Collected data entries
Segment Open

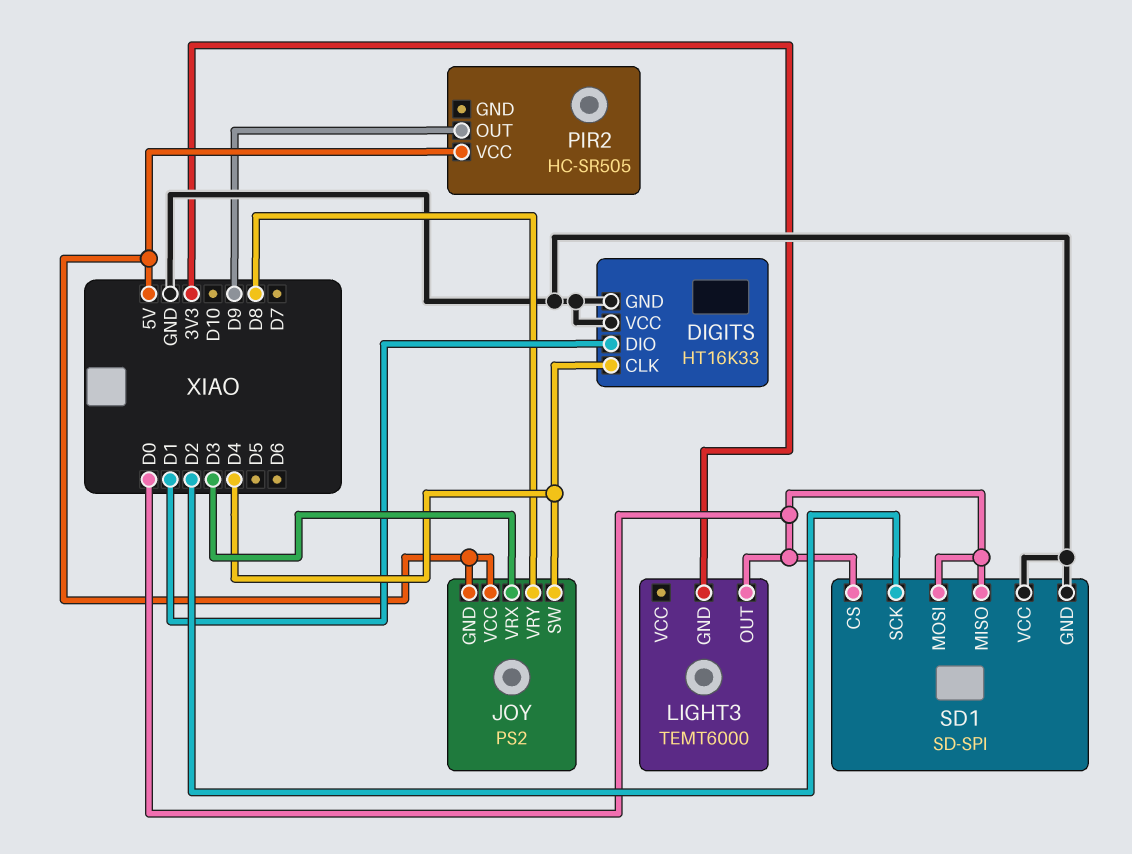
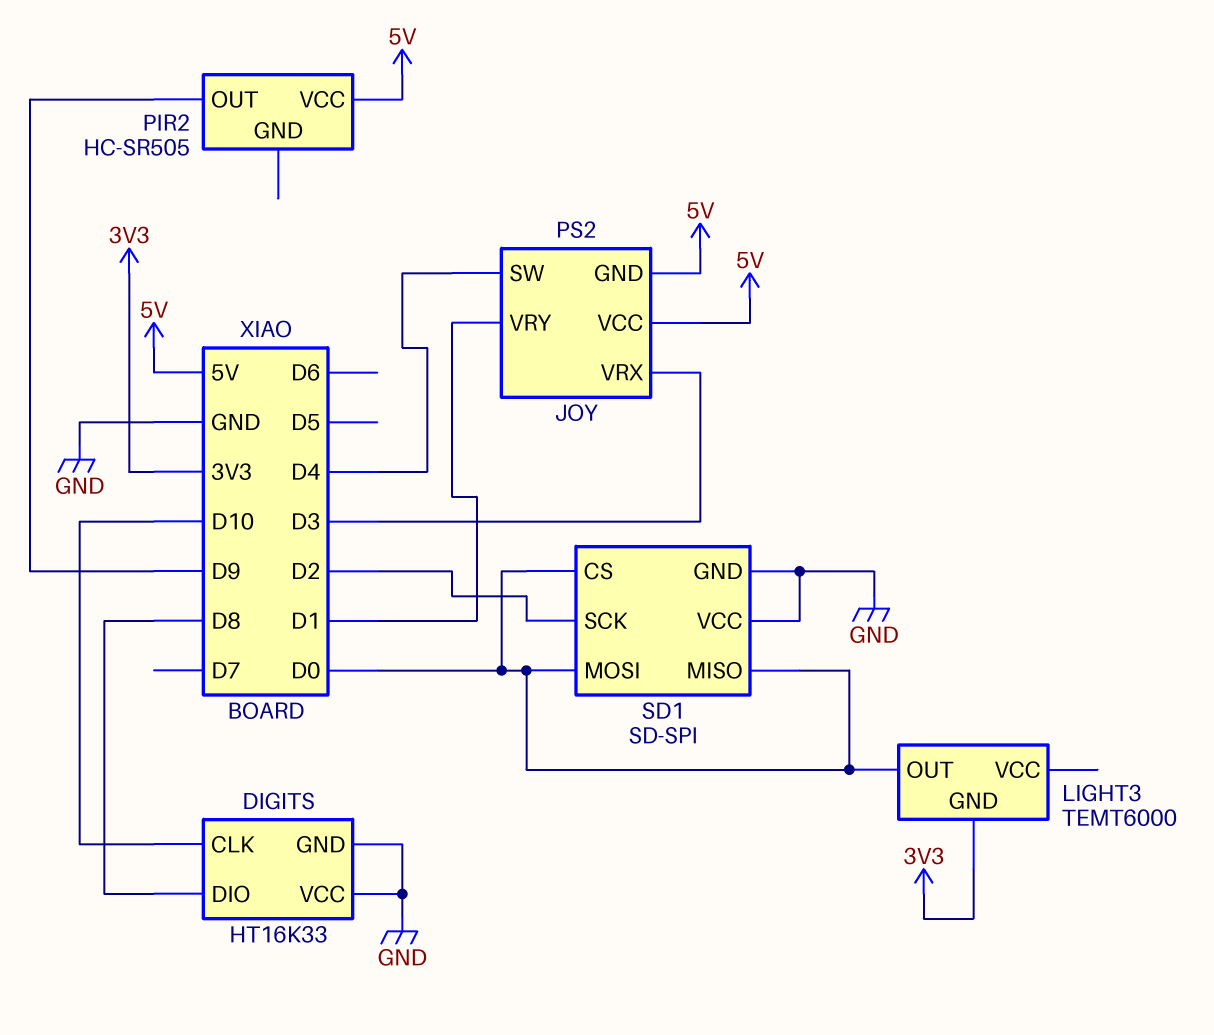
DIGITS pin CLK: D4 -> D10
DIGITS pin DIO: D1 -> D8
JOY pin VRY: D8 -> D1

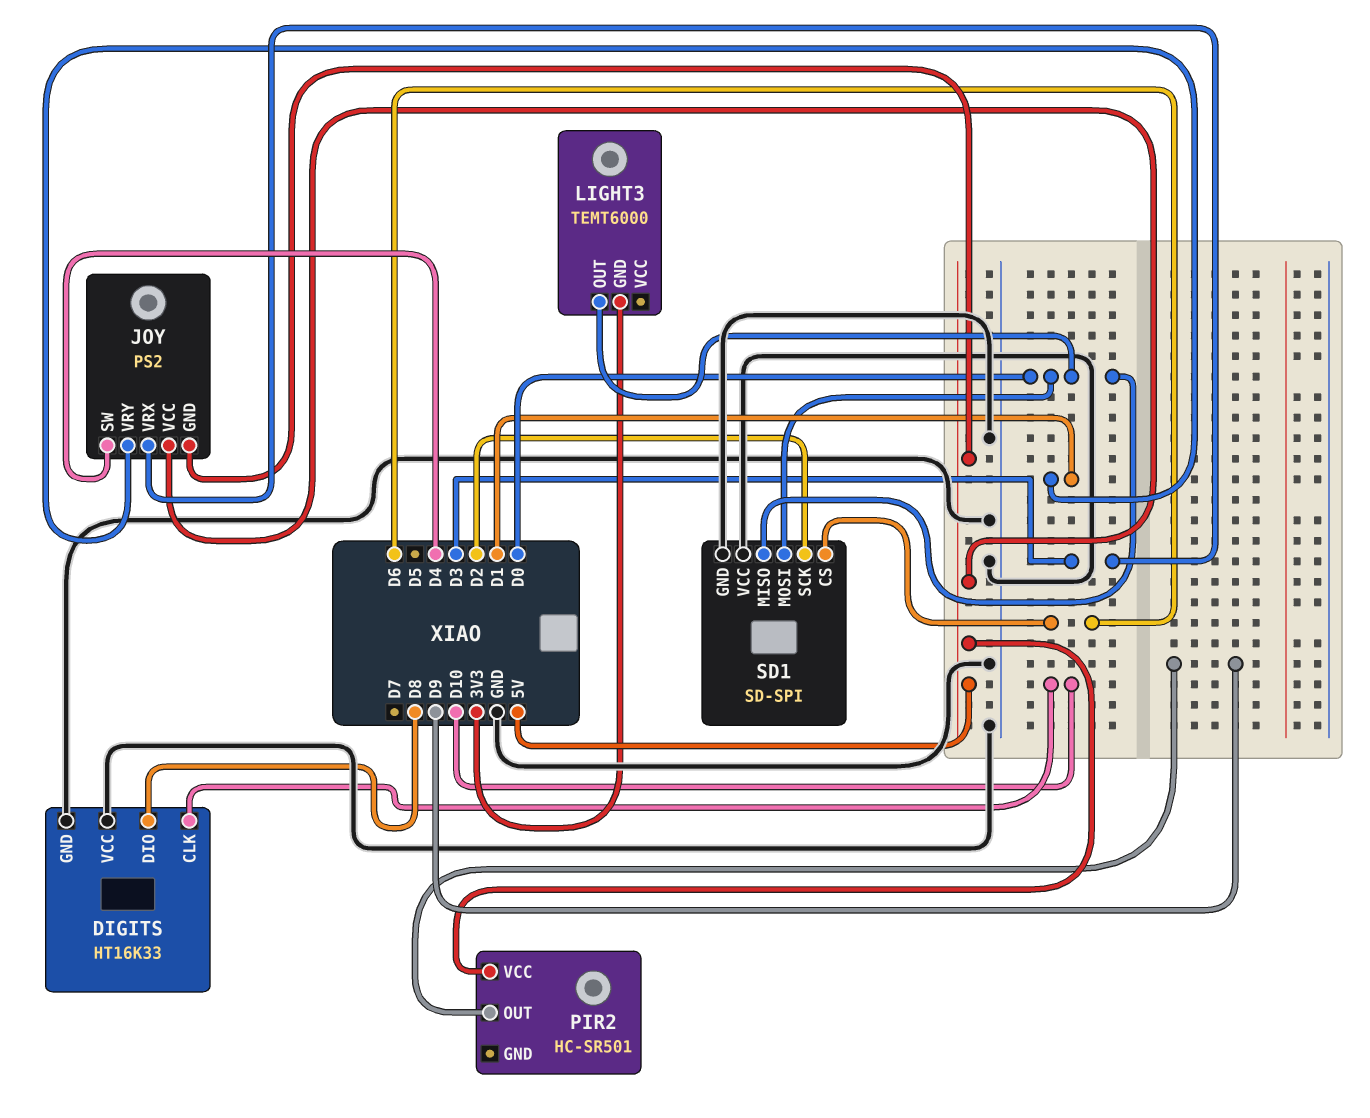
PIR2: HC-SR505 -> HC-SR501
SD1 pin CS: D0 -> D6

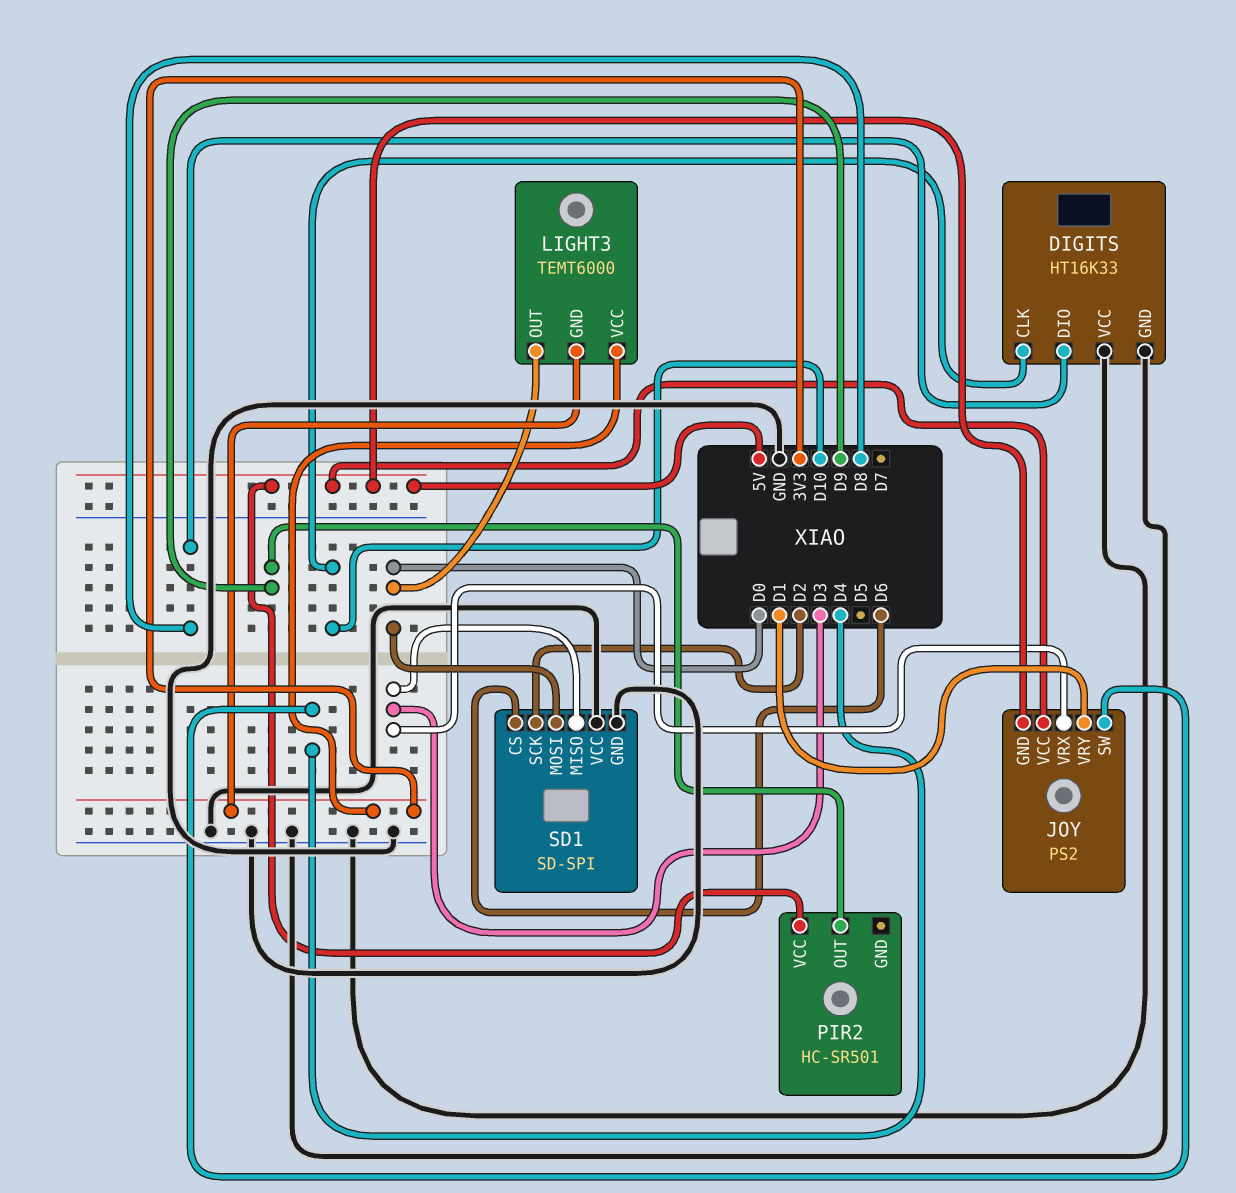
LIGHT3 pin VCC: none -> 3V3
SD1 pin MISO: D0 -> D3

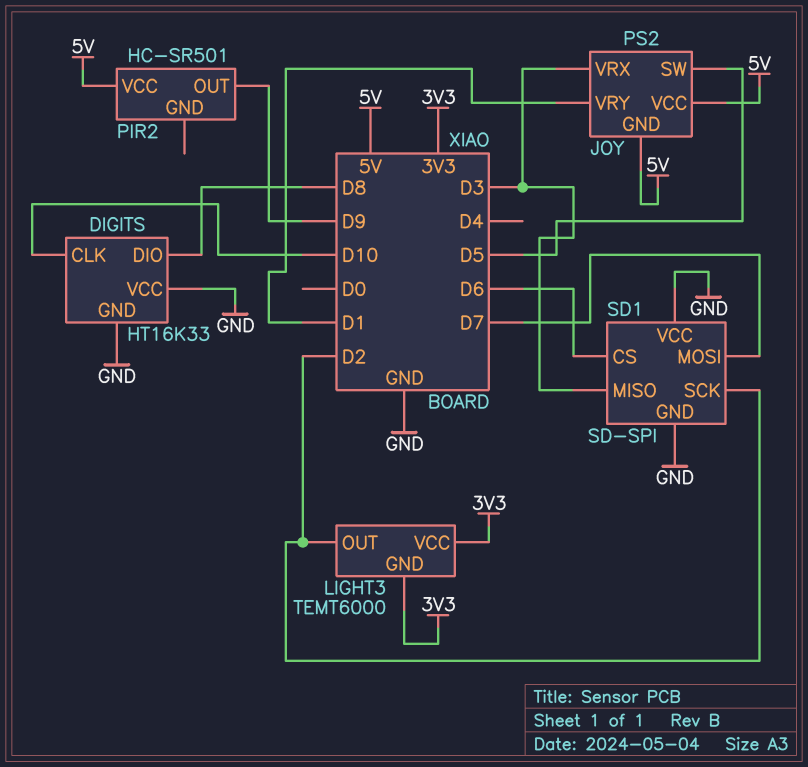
JOY pin SW: D4 -> D5
LIGHT3 pin OUT: D0 -> D2
SD1 pin MOSI: D0 -> D7

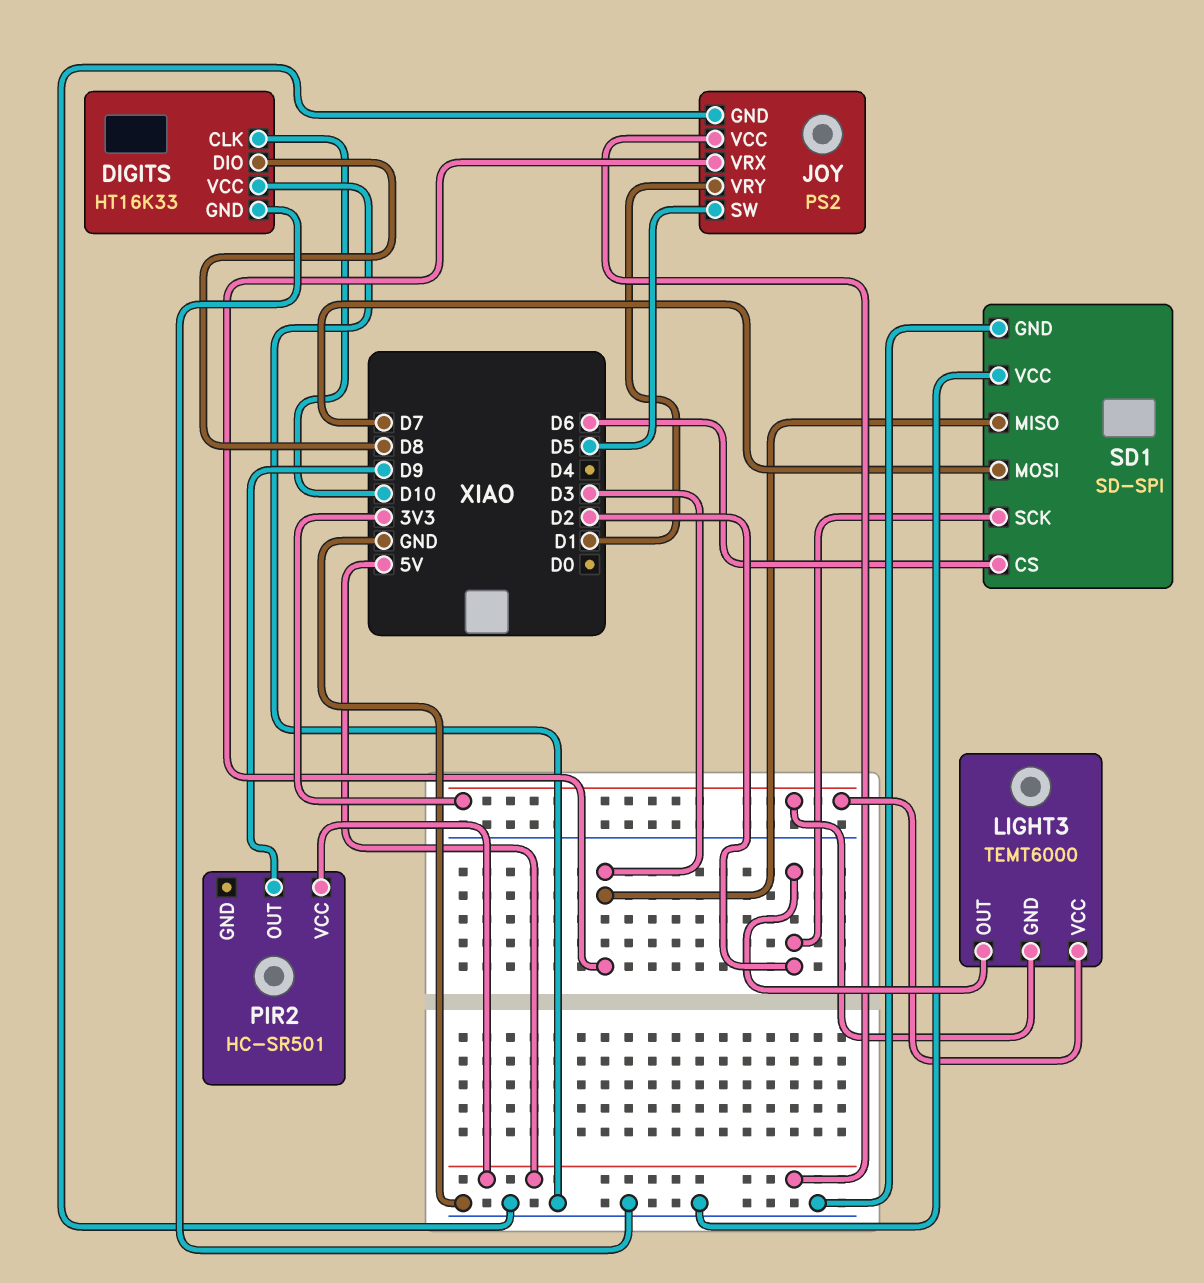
JOY pin GND: 5V -> GND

Segment Closed

= What this task involves =
What you should produce is an exact copy of the records, with the pictures left out.

= Output for this exercise =
DIGITS pin CLK: D4 -> D10
DIGITS pin DIO: D1 -> D8
JOY pin VRY: D8 -> D1

PIR2: HC-SR505 -> HC-SR501
SD1 pin CS: D0 -> D6

LIGHT3 pin VCC: none -> 3V3
SD1 pin MISO: D0 -> D3

JOY pin SW: D4 -> D5
LIGHT3 pin OUT: D0 -> D2
SD1 pin MOSI: D0 -> D7

JOY pin GND: 5V -> GND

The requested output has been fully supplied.